[Spatial reasoning data]
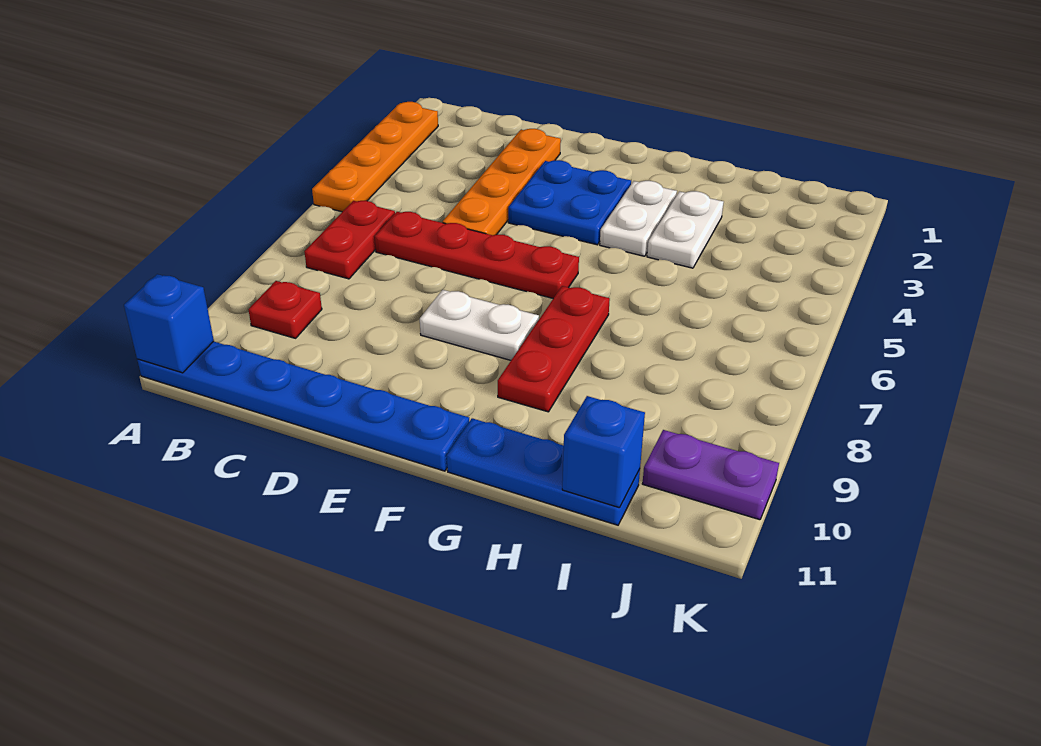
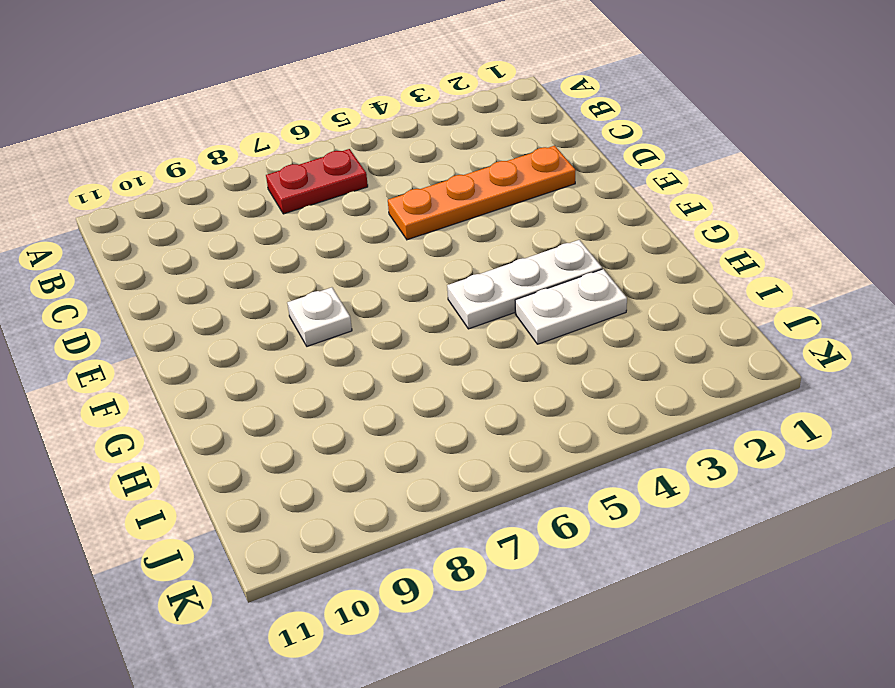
white plate F8 level 1 -> white plate E8:F8 level 1
white plate G3:G5 level 1 -> white plate G3:G4 level 1
none -> orange plate A2:A5 level 1
none -> blue plate A11:F11 level 1
none -> red plate B9 level 1

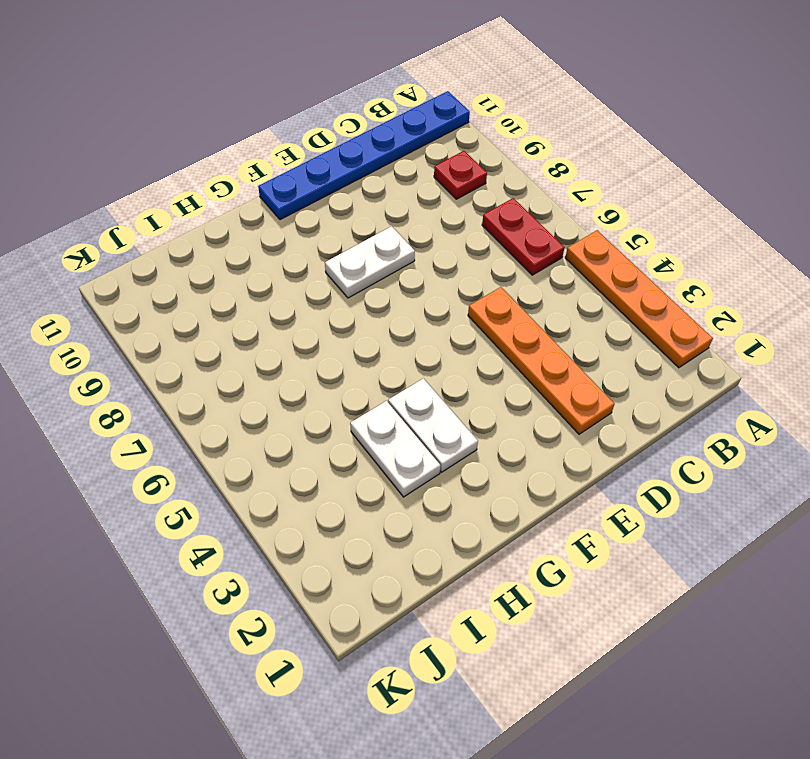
none -> red plate C6:F6 level 1
none -> blue plate E3:F4 level 1
none -> red plate G7:G9 level 1

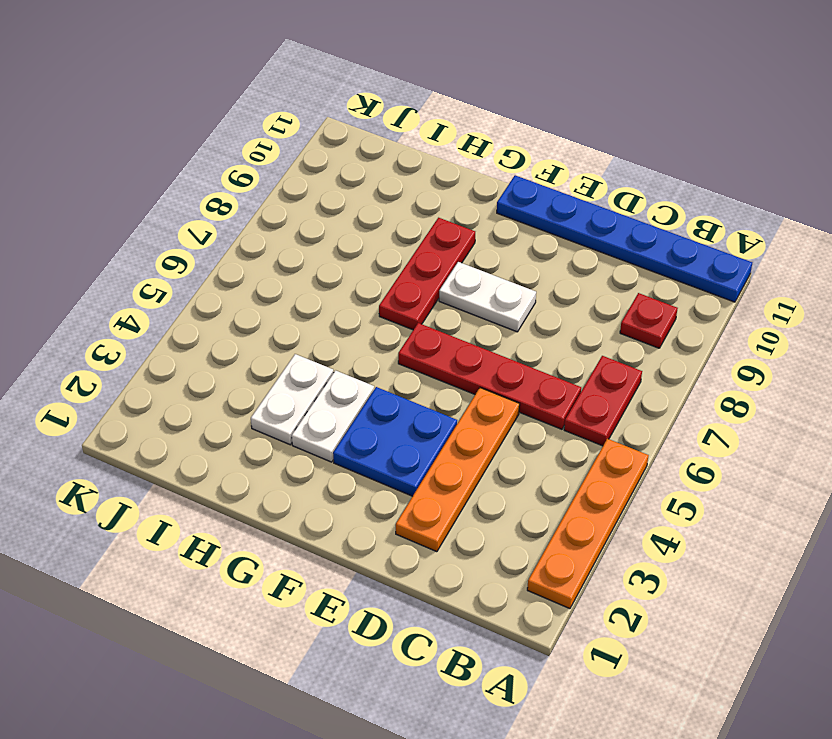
none -> blue plate G11:I11 level 1
none -> purple plate J10:K10 level 1
none -> blue brick A11 level 2

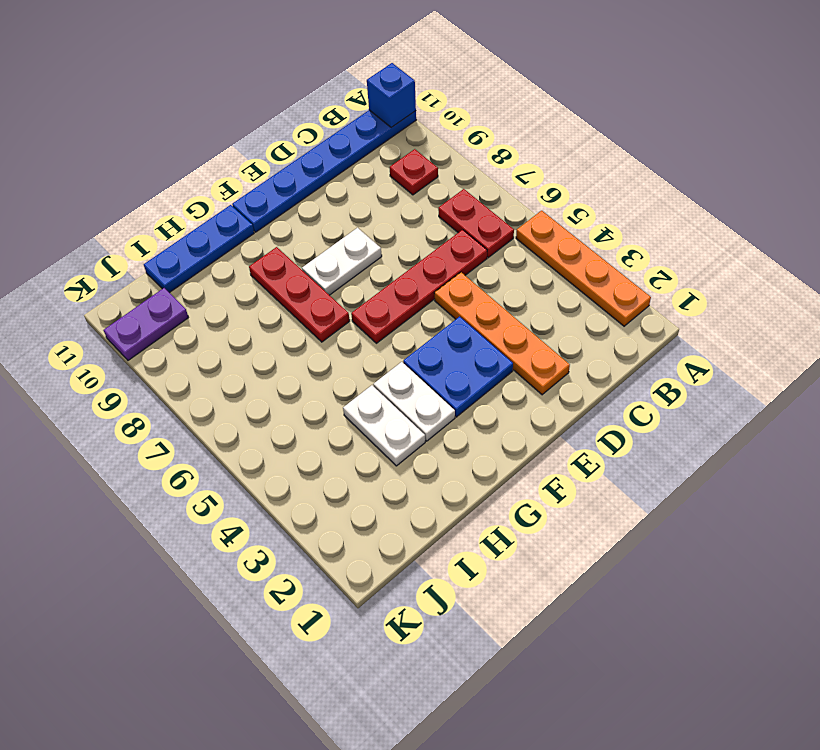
none -> blue brick I11 level 2

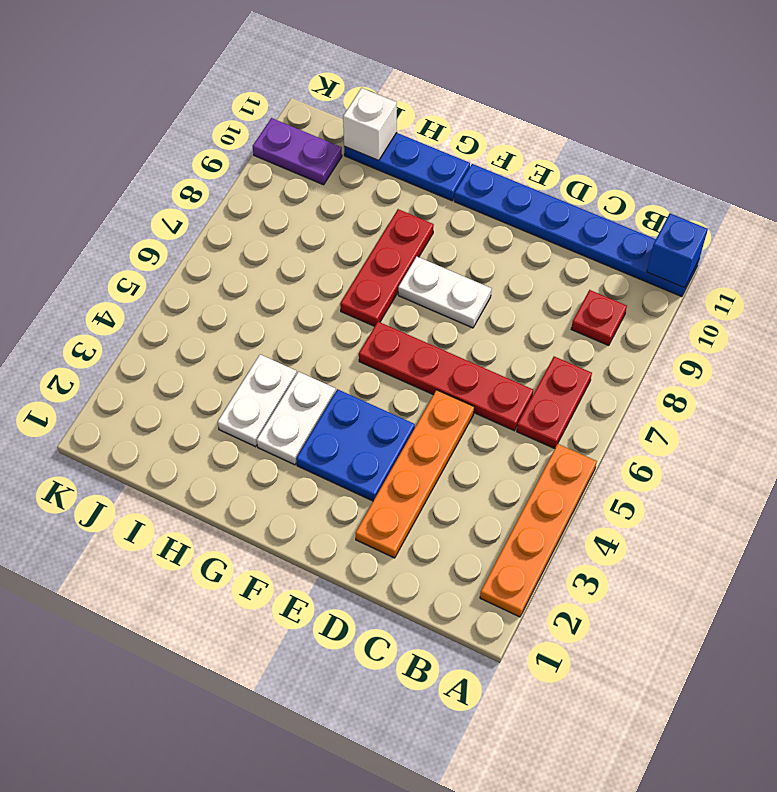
white brick I11 level 2 -> blue brick I11 level 2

__BRIEF__
Repeat all of the data above word for word, minus the pictures.

__ANSWER BELOW__
white plate F8 level 1 -> white plate E8:F8 level 1
white plate G3:G5 level 1 -> white plate G3:G4 level 1
none -> orange plate A2:A5 level 1
none -> blue plate A11:F11 level 1
none -> red plate B9 level 1

none -> red plate C6:F6 level 1
none -> blue plate E3:F4 level 1
none -> red plate G7:G9 level 1

none -> blue plate G11:I11 level 1
none -> purple plate J10:K10 level 1
none -> blue brick A11 level 2

none -> blue brick I11 level 2

white brick I11 level 2 -> blue brick I11 level 2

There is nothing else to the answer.